# Coordinate-based change listings

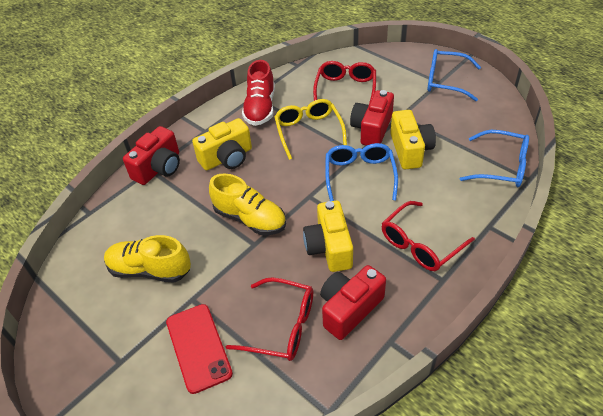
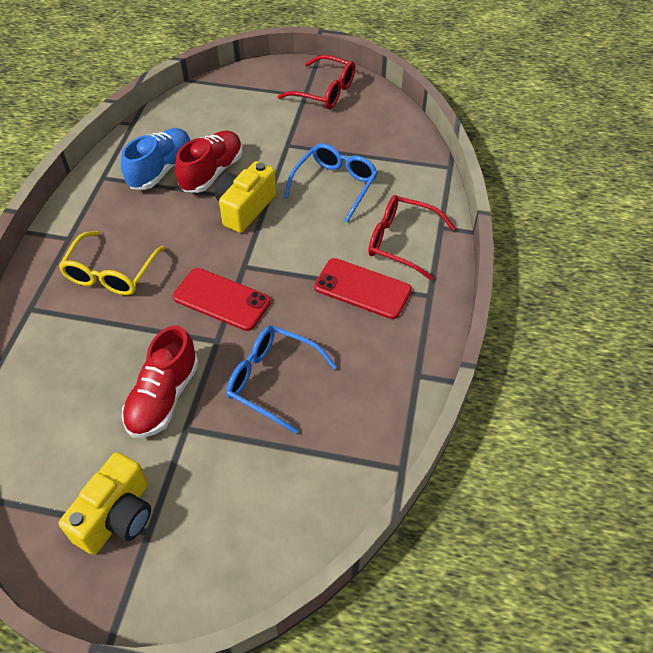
blue glasses: 3 -> 2
blue shoe: 0 -> 1
red camera: 3 -> 0
red glasses: 3 -> 2
red phone: 1 -> 2
red shoe: 1 -> 2
yellow camera: 3 -> 2
yellow shoe: 2 -> 0

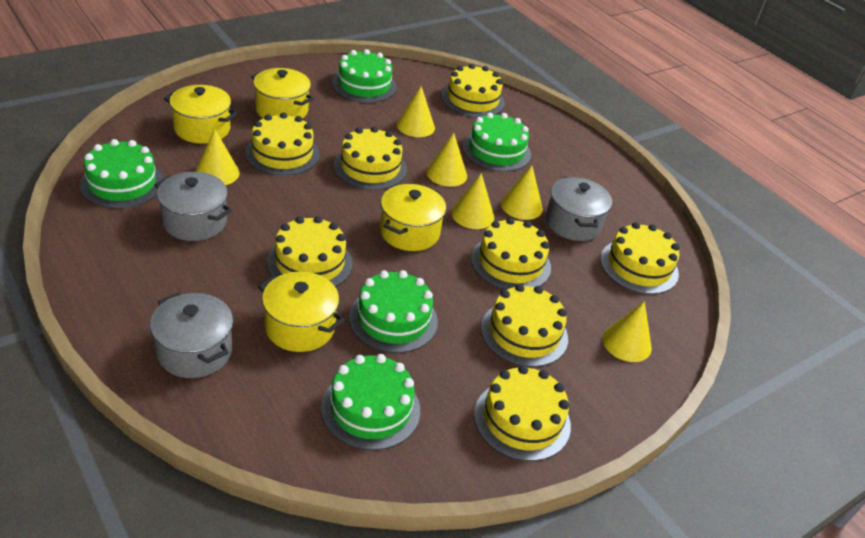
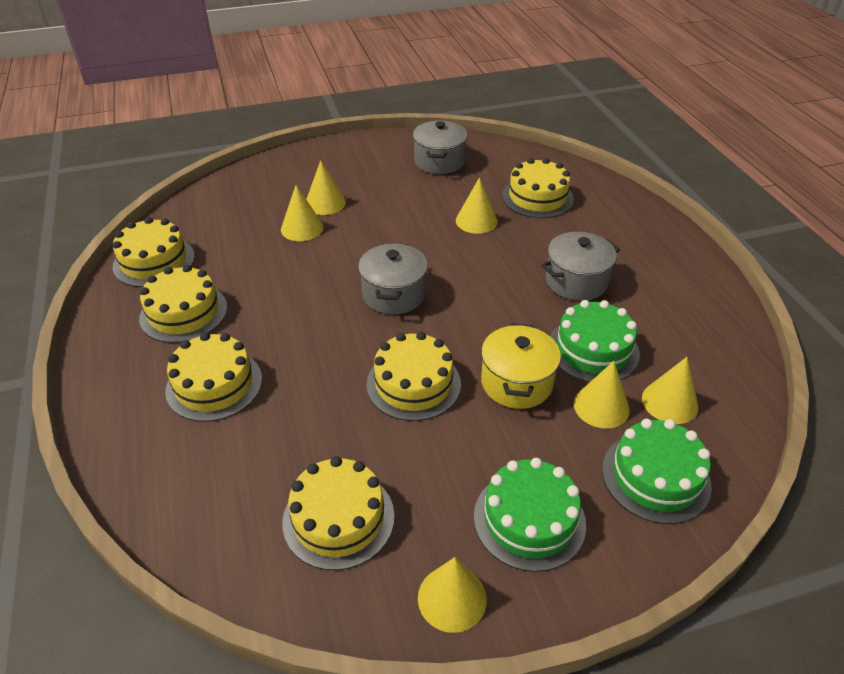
green cake: 5 -> 3
yellow cake: 8 -> 6
yellow pot: 4 -> 1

# Work order
Every line containing the string "shoe" is required; copy each such line from the data.

# Result
blue shoe: 0 -> 1
red shoe: 1 -> 2
yellow shoe: 2 -> 0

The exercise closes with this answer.